■ **Assigned task**
Copy out exactly the lines below that run from the one holding "(280, 341) = (305, 416): orange" to the one holding "(827, 435) = (700, 251): pink", keeping both of those lines and no others.

■ **Input for this task**
● ● ● ●
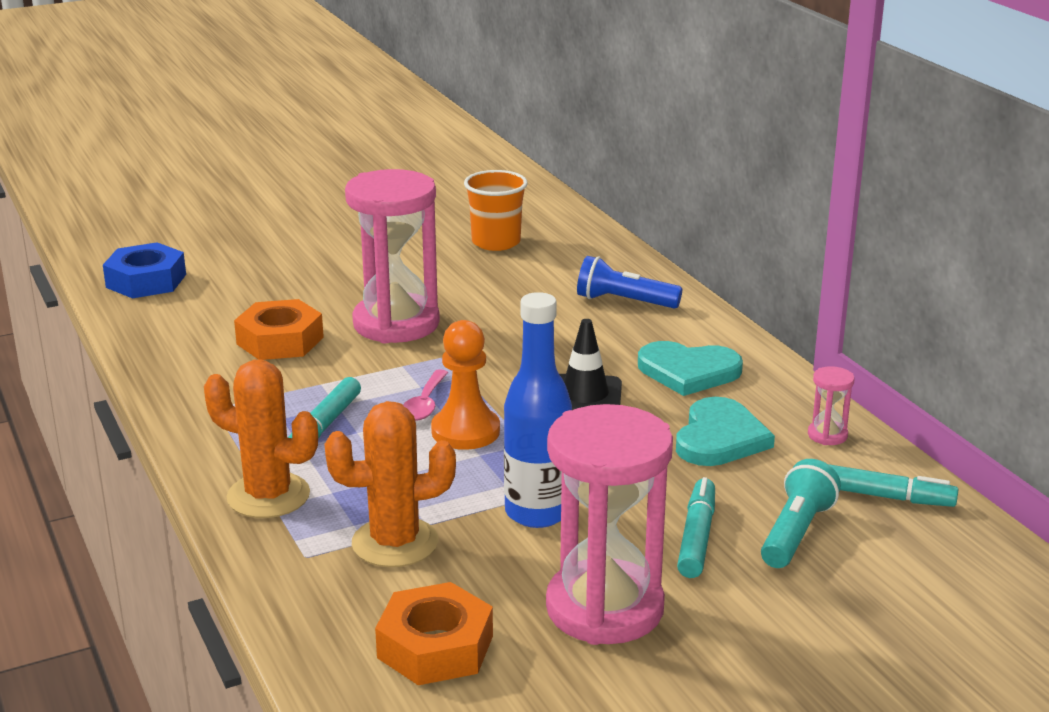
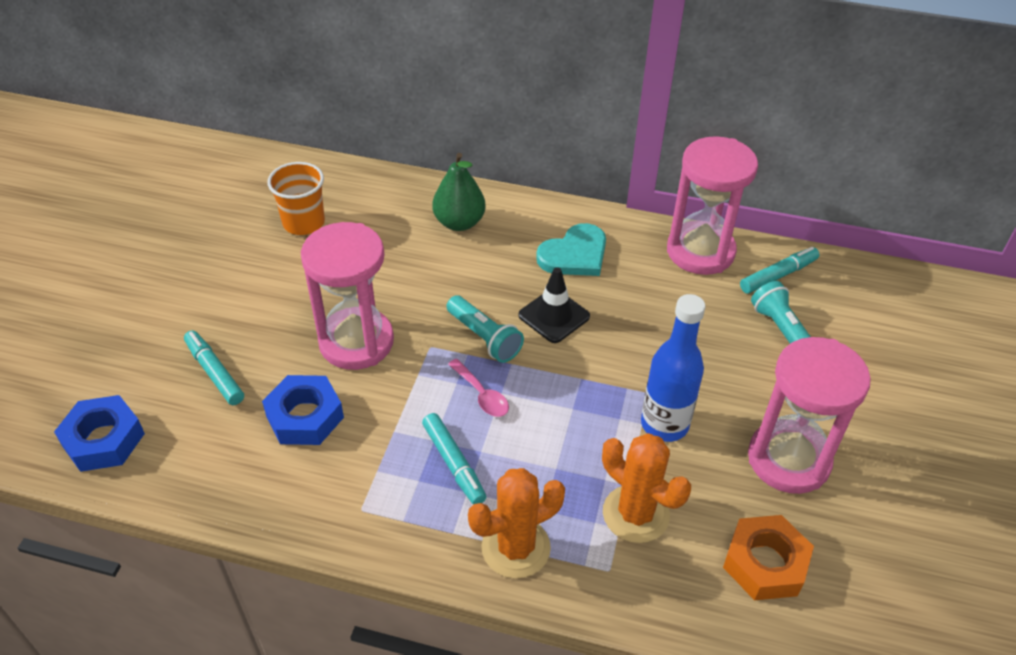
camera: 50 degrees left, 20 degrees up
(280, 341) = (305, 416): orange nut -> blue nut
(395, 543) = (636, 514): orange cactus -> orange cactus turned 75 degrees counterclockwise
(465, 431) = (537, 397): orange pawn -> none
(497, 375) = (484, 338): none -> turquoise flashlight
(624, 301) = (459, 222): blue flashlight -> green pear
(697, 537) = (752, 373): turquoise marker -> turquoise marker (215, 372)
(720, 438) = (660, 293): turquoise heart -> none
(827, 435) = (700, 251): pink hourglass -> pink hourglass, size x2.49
● ● ● ●
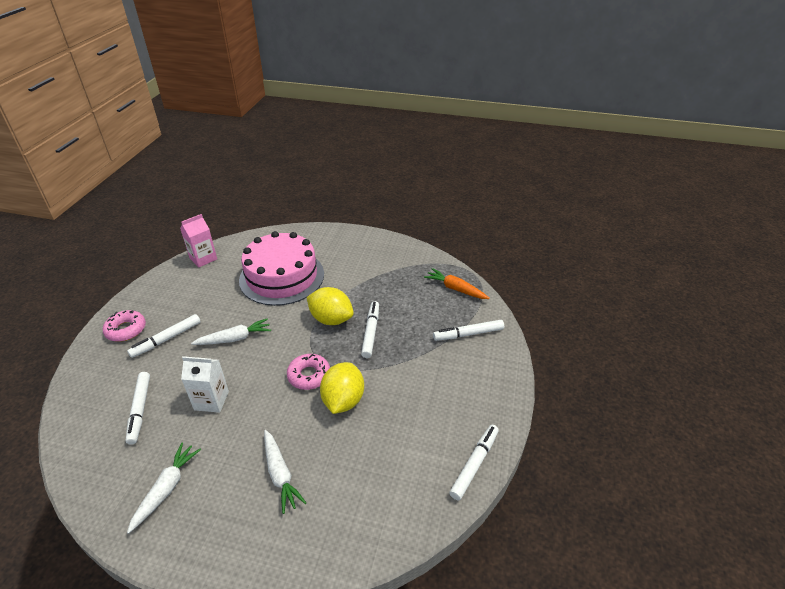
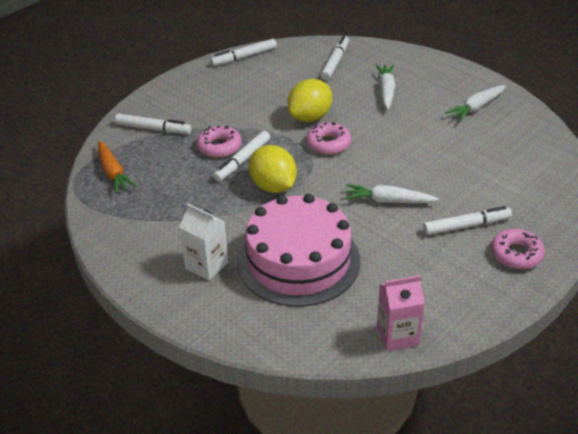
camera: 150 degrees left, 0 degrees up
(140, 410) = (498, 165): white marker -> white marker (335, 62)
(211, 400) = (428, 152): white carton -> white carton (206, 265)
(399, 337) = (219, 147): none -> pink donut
● ● ● ●
■ **Expected output**
(280, 341) = (305, 416): orange nut -> blue nut
(395, 543) = (636, 514): orange cactus -> orange cactus turned 75 degrees counterclockwise
(465, 431) = (537, 397): orange pawn -> none
(497, 375) = (484, 338): none -> turquoise flashlight
(624, 301) = (459, 222): blue flashlight -> green pear
(697, 537) = (752, 373): turquoise marker -> turquoise marker (215, 372)
(720, 438) = (660, 293): turquoise heart -> none
(827, 435) = (700, 251): pink hourglass -> pink hourglass, size x2.49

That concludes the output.